### What you will do
Look through the records, and wherever the string "none" turns up, copy out that line.

### Data
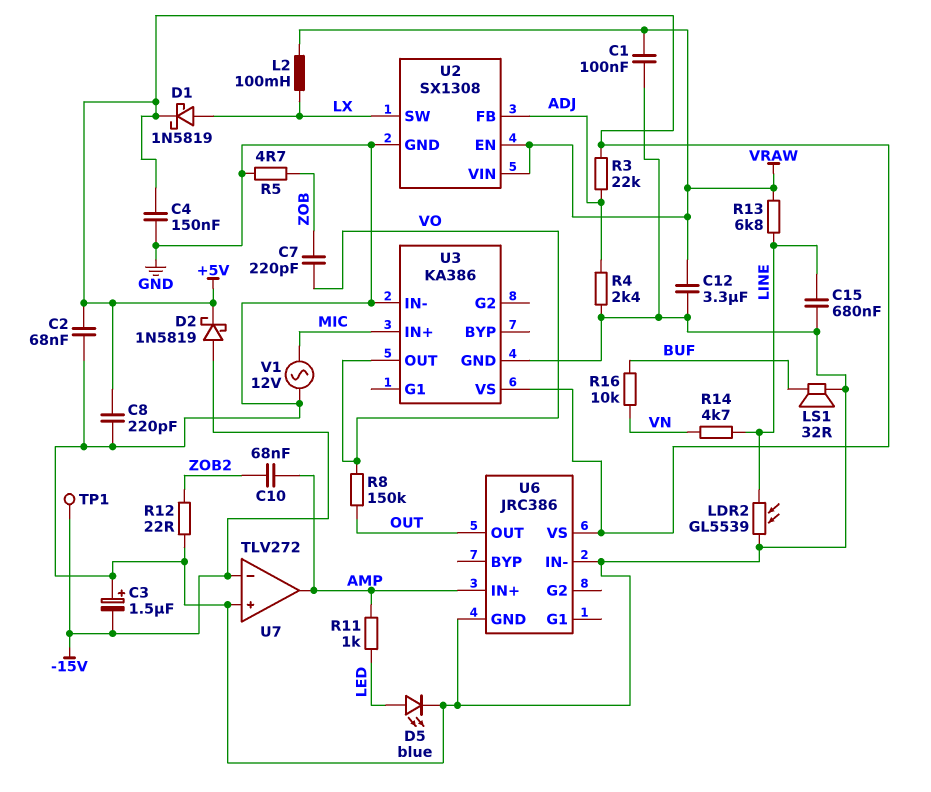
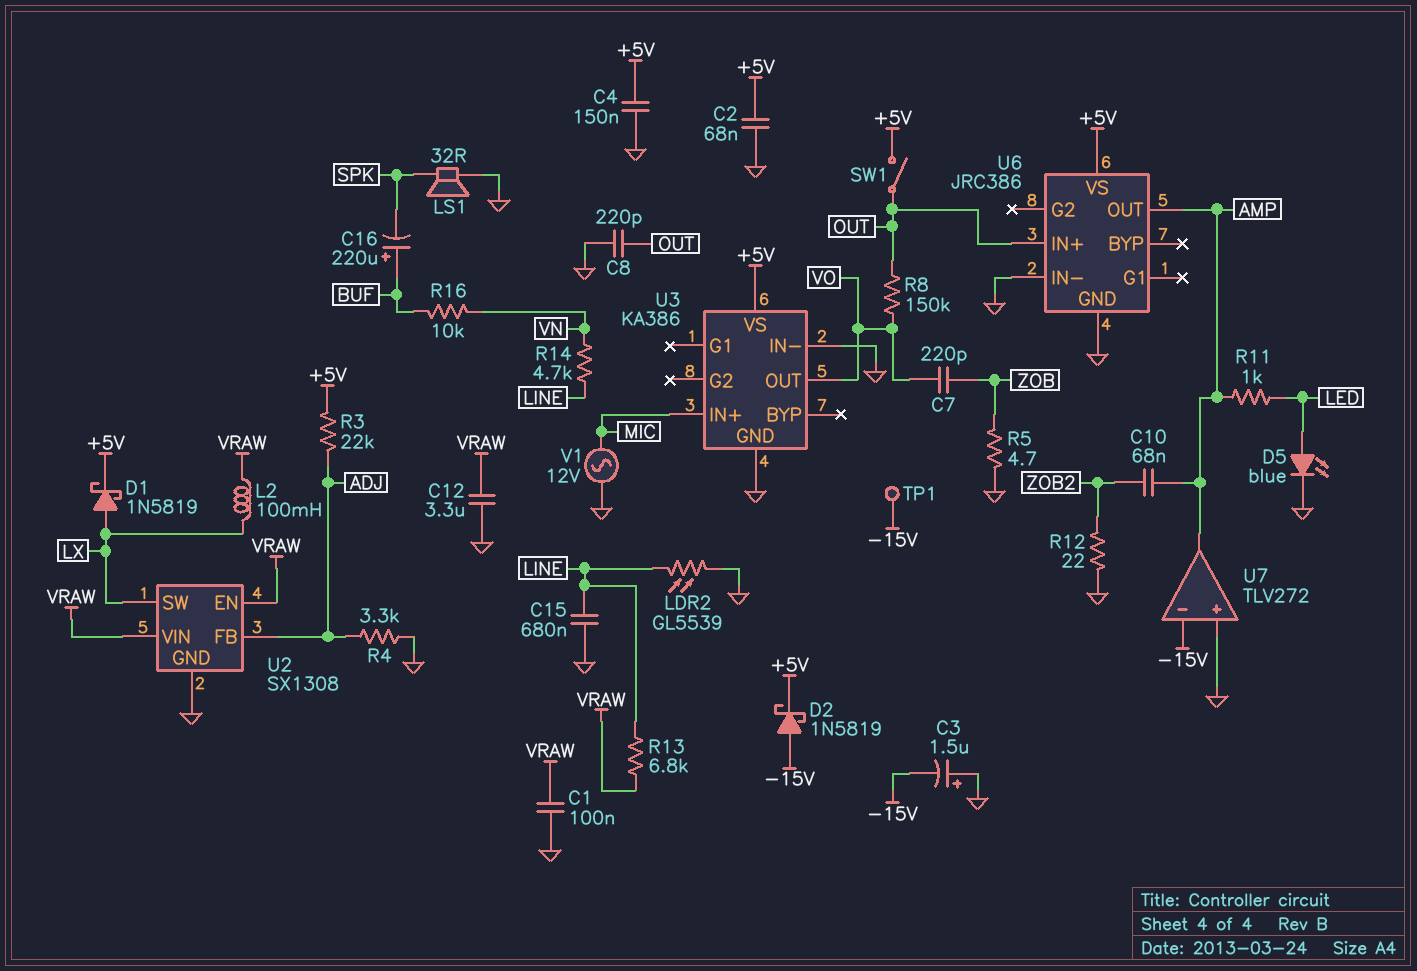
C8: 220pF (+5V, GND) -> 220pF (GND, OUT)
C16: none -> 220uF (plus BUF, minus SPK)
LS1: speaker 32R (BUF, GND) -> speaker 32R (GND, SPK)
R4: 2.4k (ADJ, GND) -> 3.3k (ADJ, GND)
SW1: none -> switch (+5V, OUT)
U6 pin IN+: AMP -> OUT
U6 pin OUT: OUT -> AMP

* * *

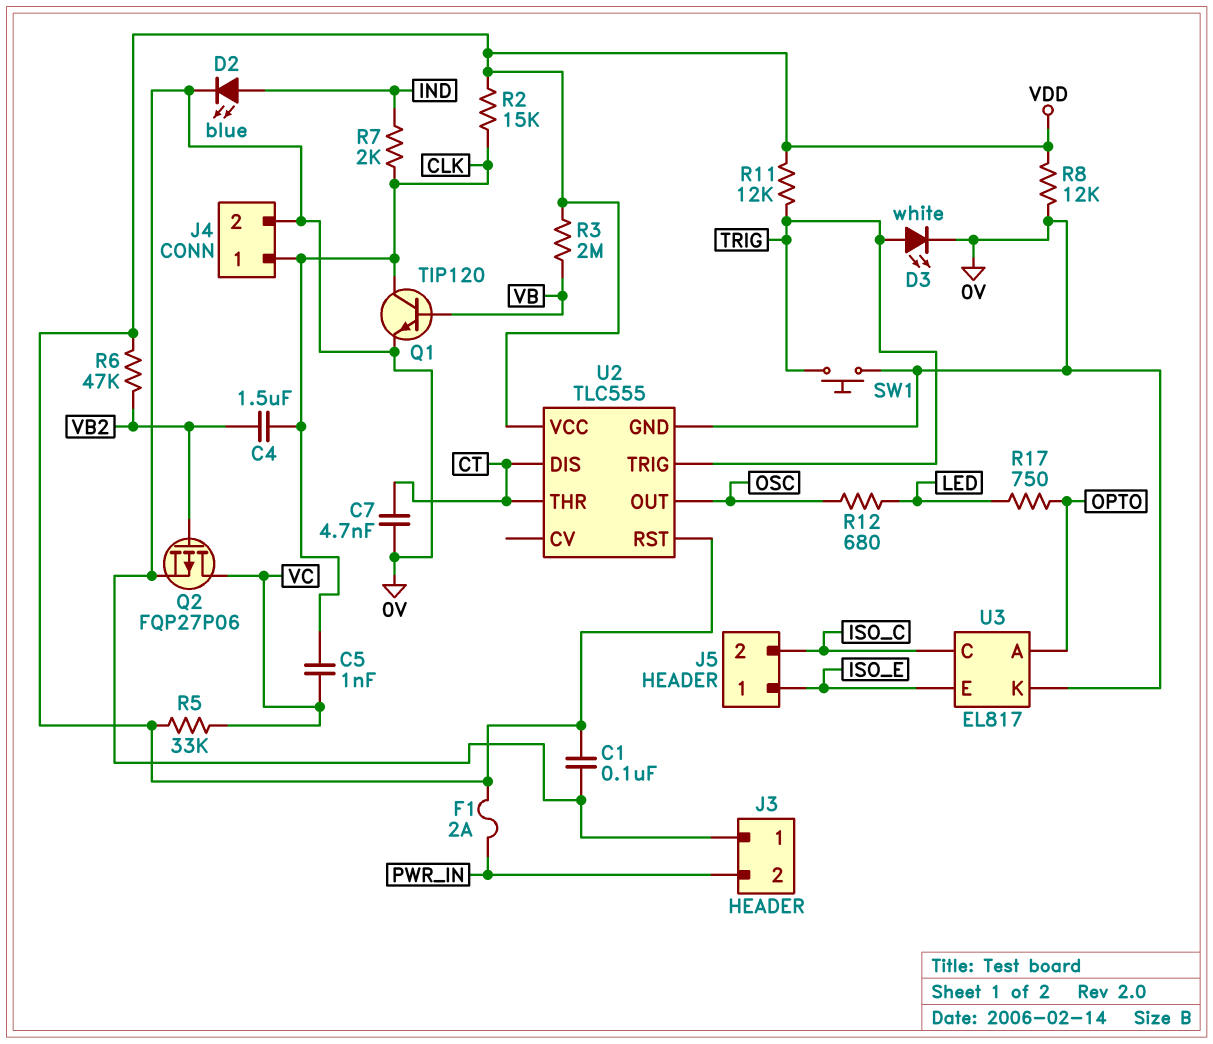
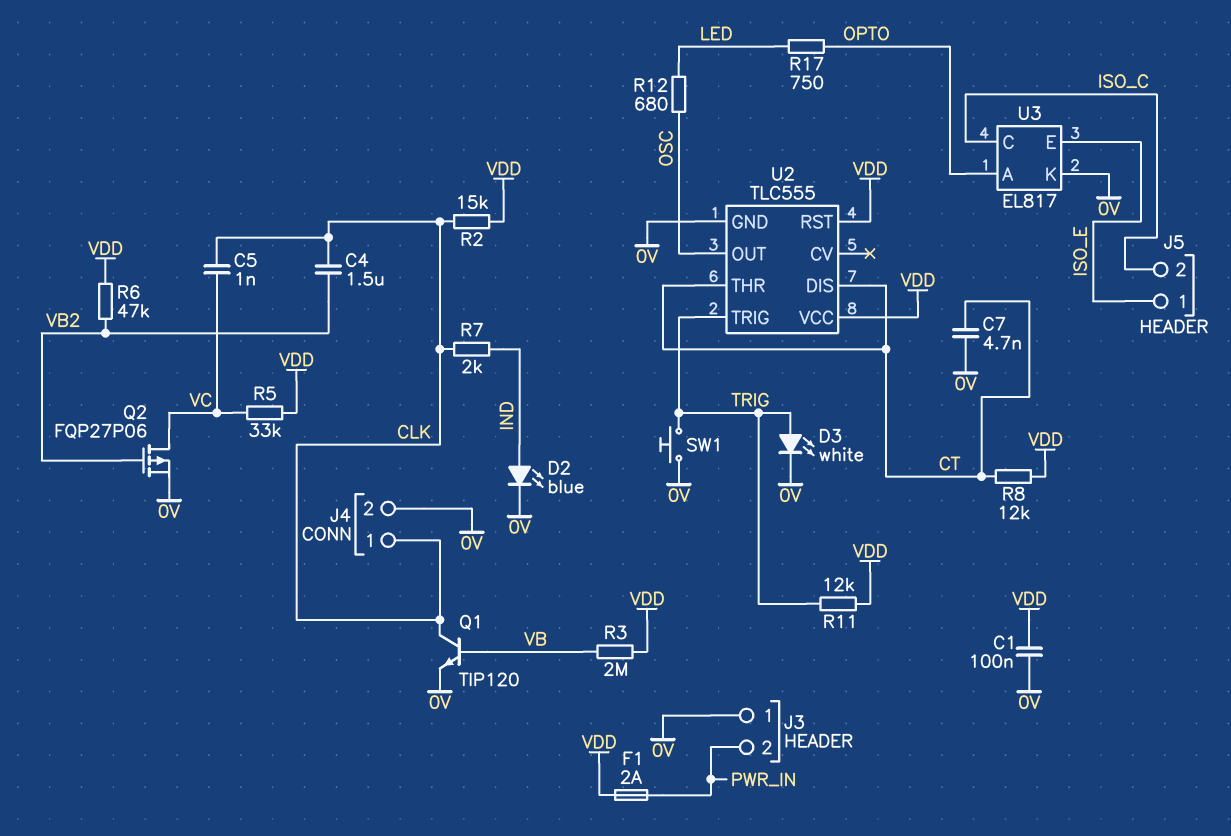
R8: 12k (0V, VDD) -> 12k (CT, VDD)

### Solution to this exercise
C16: none -> 220uF (plus BUF, minus SPK)
SW1: none -> switch (+5V, OUT)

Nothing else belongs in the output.